▶ _YOUR OBJECTIVE_
Please repeat only the lines below starting at the line that holds "white carrot: 0 -> 1" and ending at the line that holds "turquoise stacking toy: 3 -> 1", exactly, with both of those lines included and every picture omitted.

▶ _MATERIAL FOR THIS TASK_
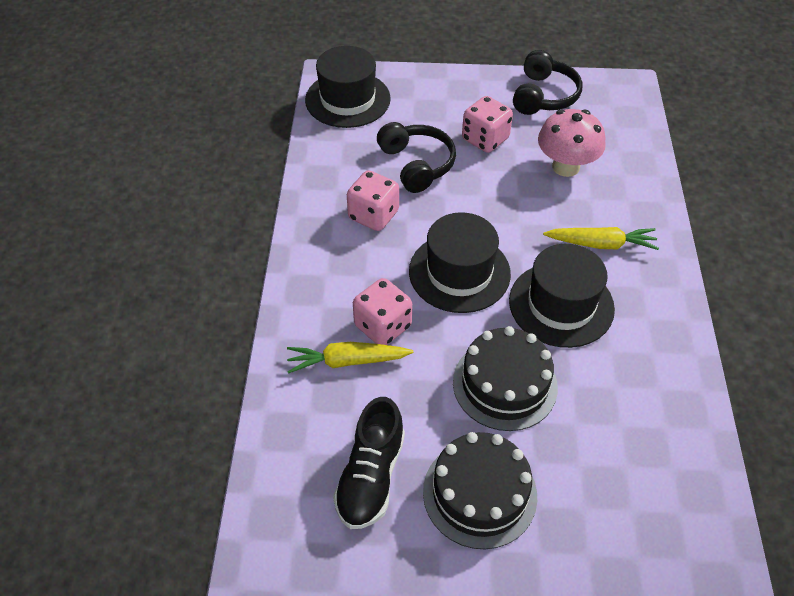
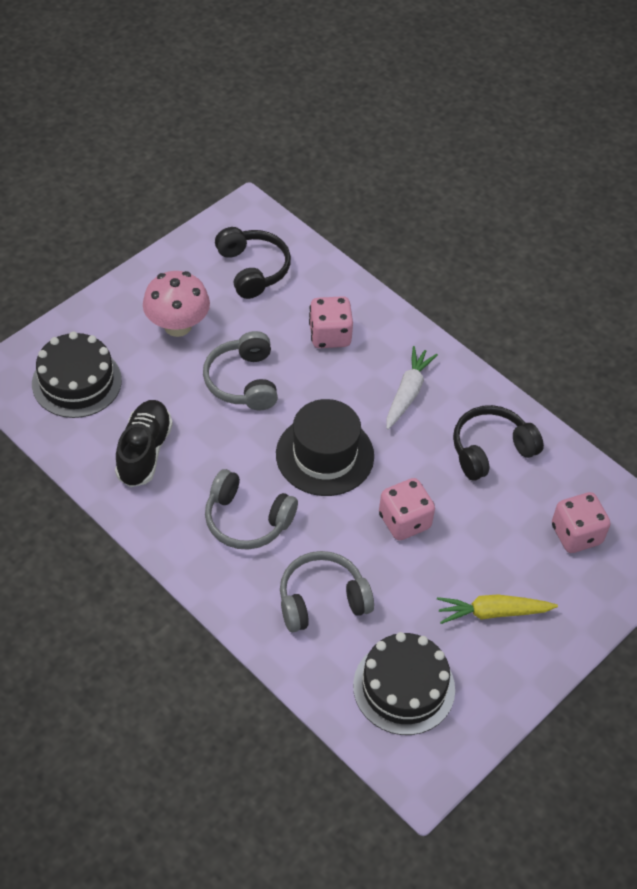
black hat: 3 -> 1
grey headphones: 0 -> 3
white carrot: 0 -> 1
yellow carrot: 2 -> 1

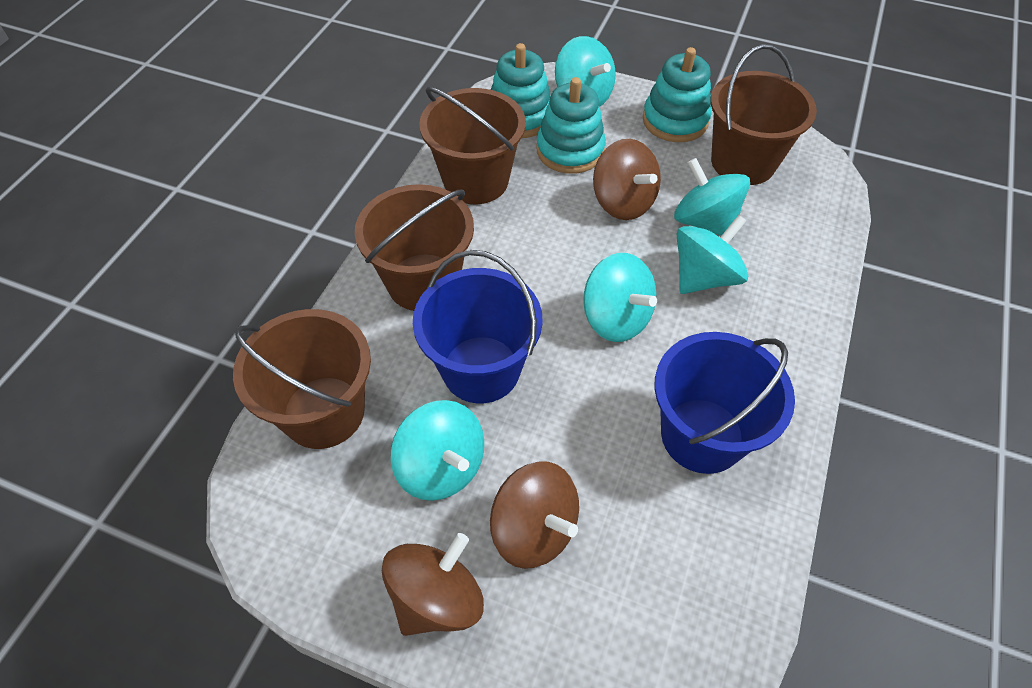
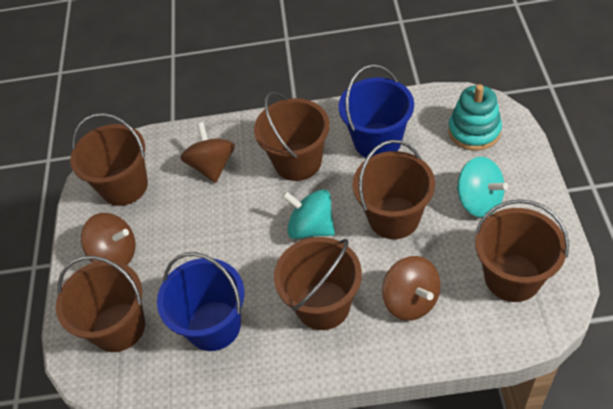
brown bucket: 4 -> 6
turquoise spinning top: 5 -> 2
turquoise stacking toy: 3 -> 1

---

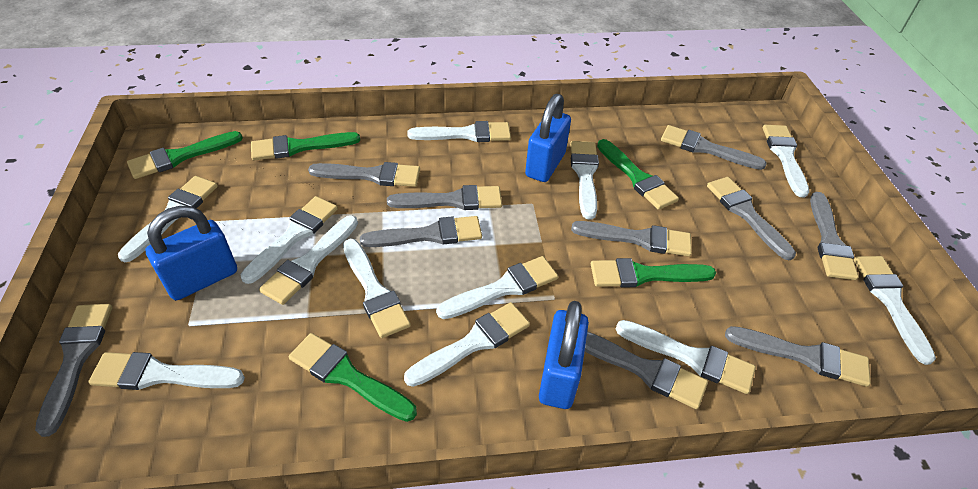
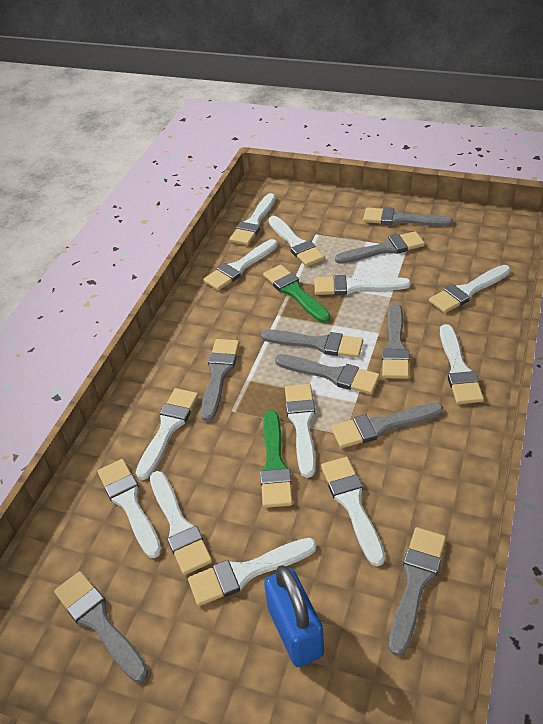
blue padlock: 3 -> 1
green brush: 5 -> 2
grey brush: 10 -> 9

▶ _SOLUTION FOR THIS PROBLEM_
white carrot: 0 -> 1
yellow carrot: 2 -> 1

brown bucket: 4 -> 6
turquoise spinning top: 5 -> 2
turquoise stacking toy: 3 -> 1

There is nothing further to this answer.